Task to complete ▸ Extract the lines that carry the string "image" from the listing.

Material supplied ▸
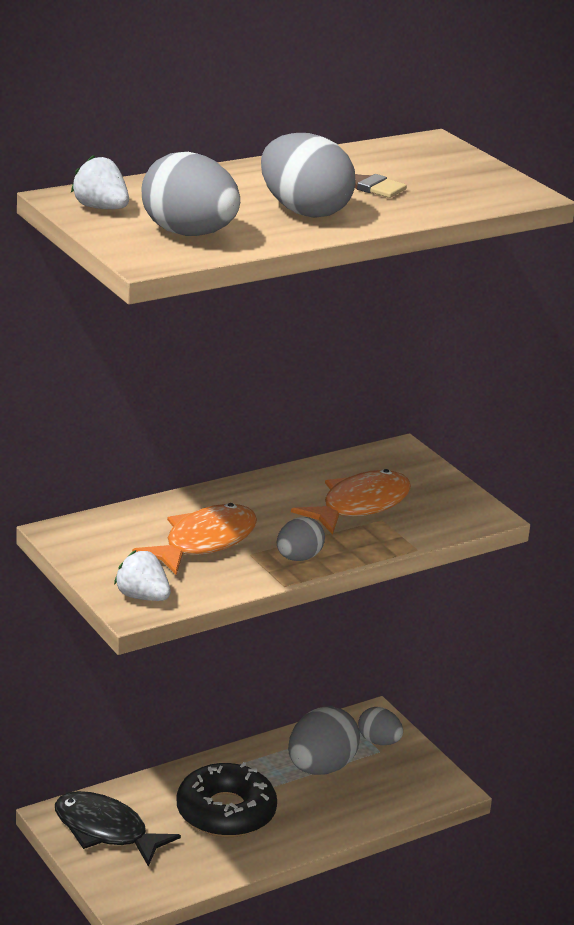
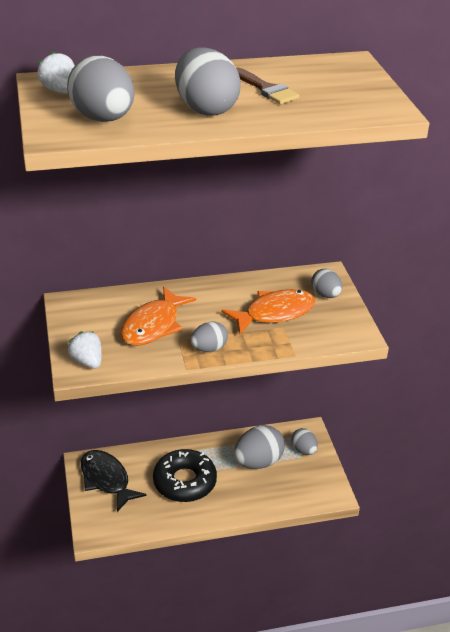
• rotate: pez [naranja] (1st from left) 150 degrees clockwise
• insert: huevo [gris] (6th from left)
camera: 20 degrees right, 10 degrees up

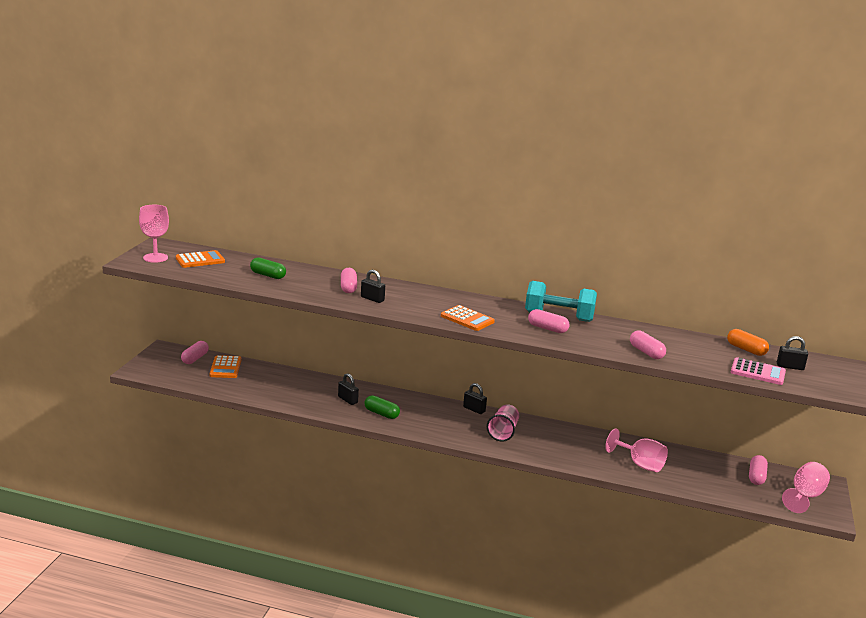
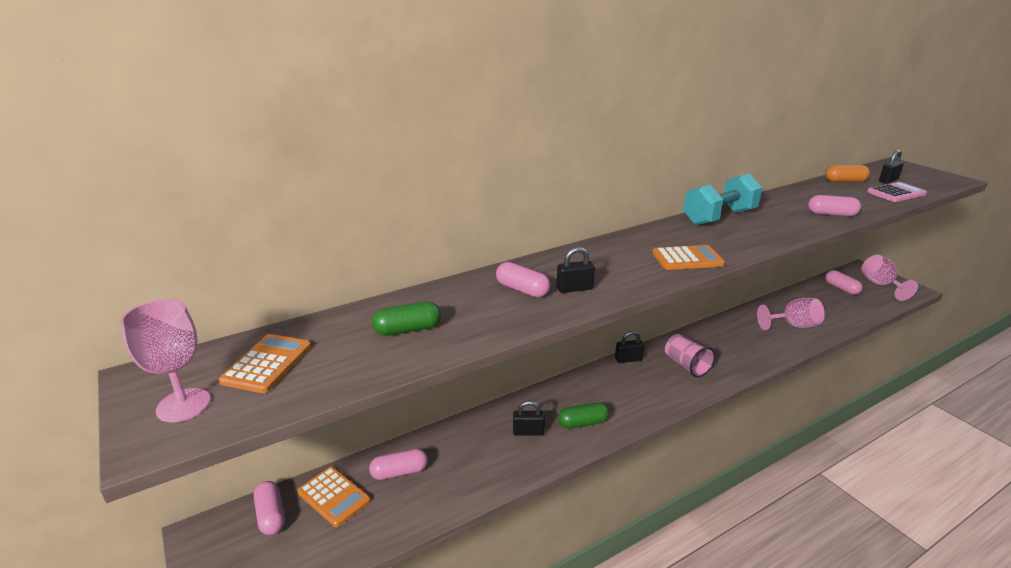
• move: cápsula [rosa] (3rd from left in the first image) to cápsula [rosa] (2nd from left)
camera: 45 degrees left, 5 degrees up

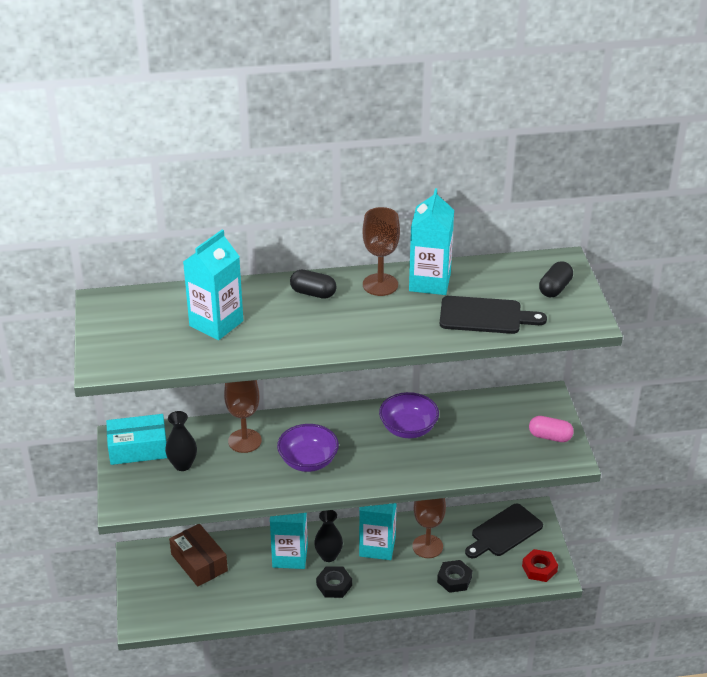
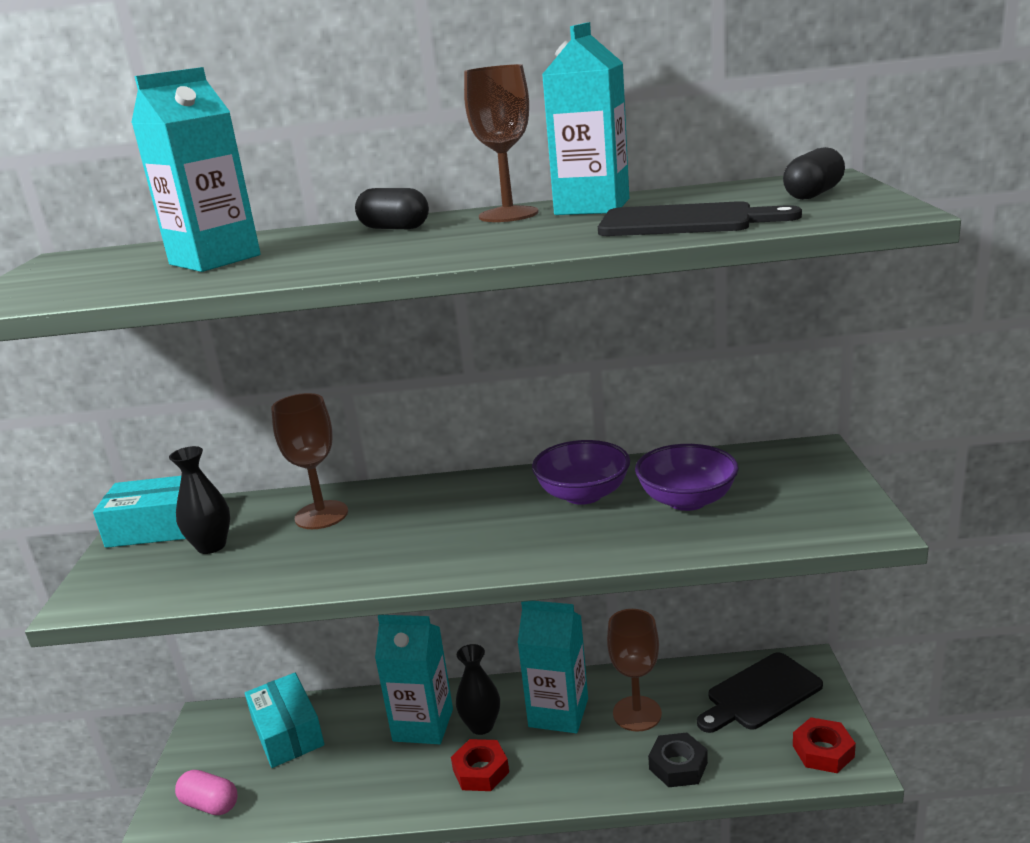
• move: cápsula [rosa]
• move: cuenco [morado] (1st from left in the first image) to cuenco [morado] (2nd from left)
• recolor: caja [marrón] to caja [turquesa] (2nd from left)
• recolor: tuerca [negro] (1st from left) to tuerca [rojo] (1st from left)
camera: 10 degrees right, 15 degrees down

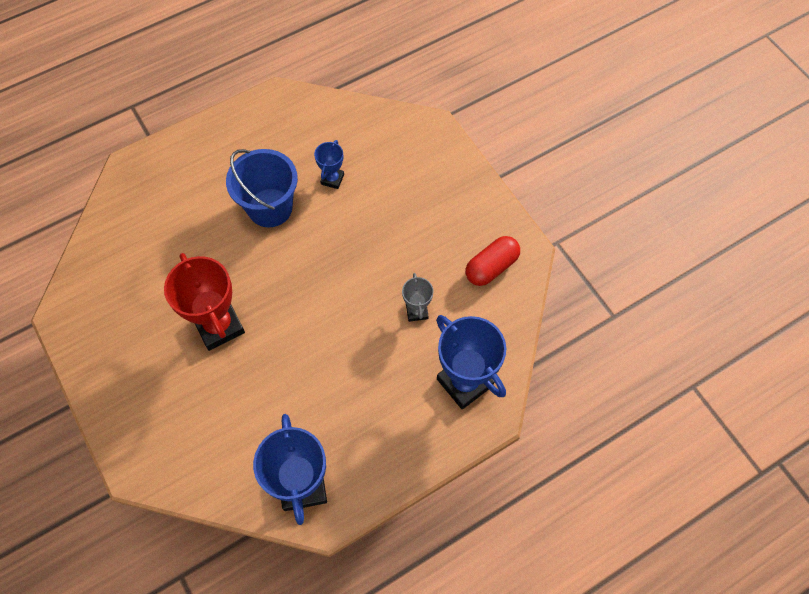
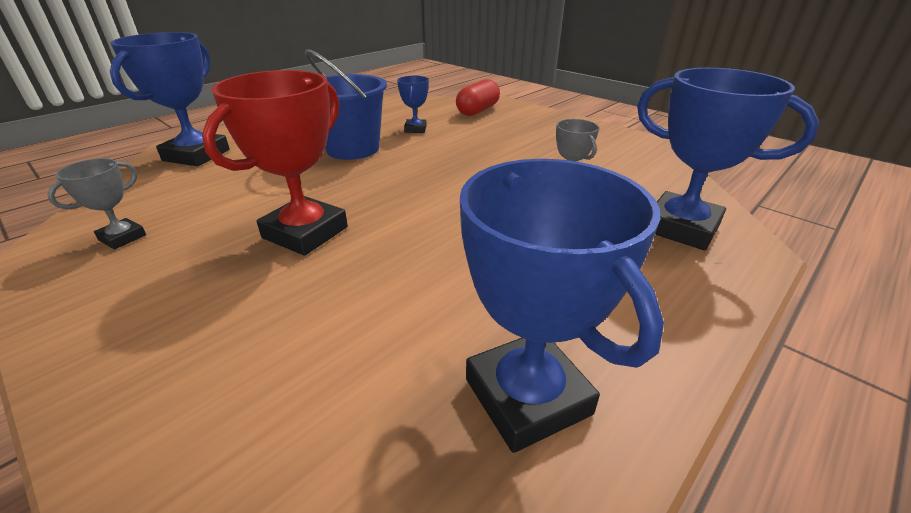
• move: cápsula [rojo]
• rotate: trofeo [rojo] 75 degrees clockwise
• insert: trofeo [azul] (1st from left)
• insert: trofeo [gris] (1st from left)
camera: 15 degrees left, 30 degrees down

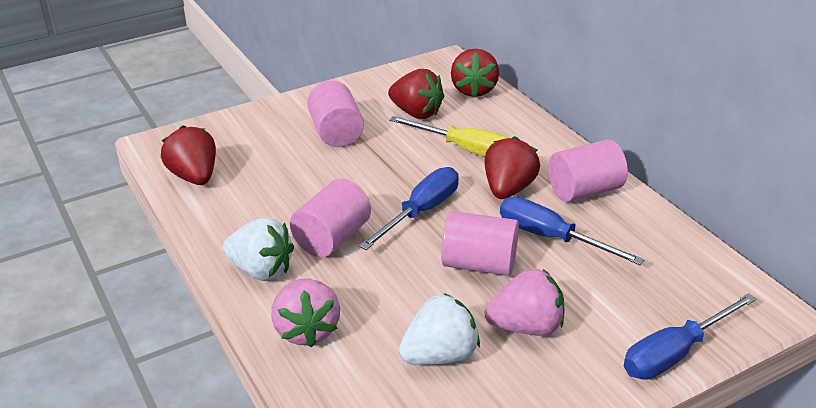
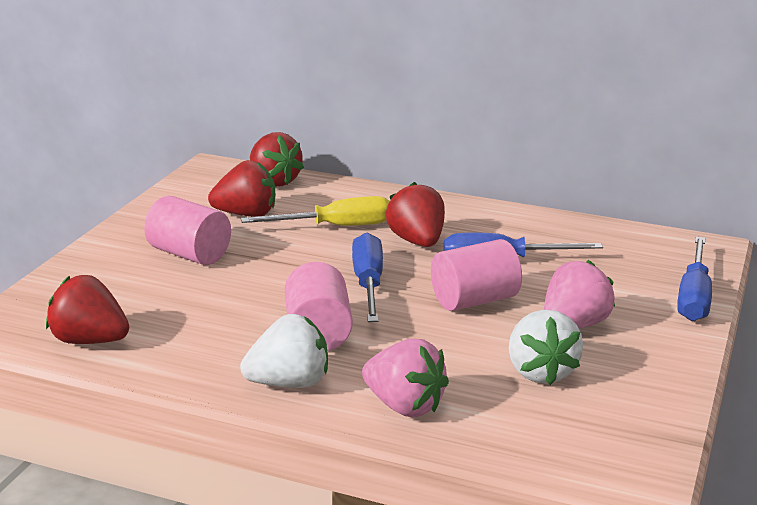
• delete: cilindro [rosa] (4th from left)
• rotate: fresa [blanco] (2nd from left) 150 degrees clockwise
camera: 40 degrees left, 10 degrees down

Result ▸
• move: cápsula [rosa] (3rd from left in the first image) to cápsula [rosa] (2nd from left)
• move: cuenco [morado] (1st from left in the first image) to cuenco [morado] (2nd from left)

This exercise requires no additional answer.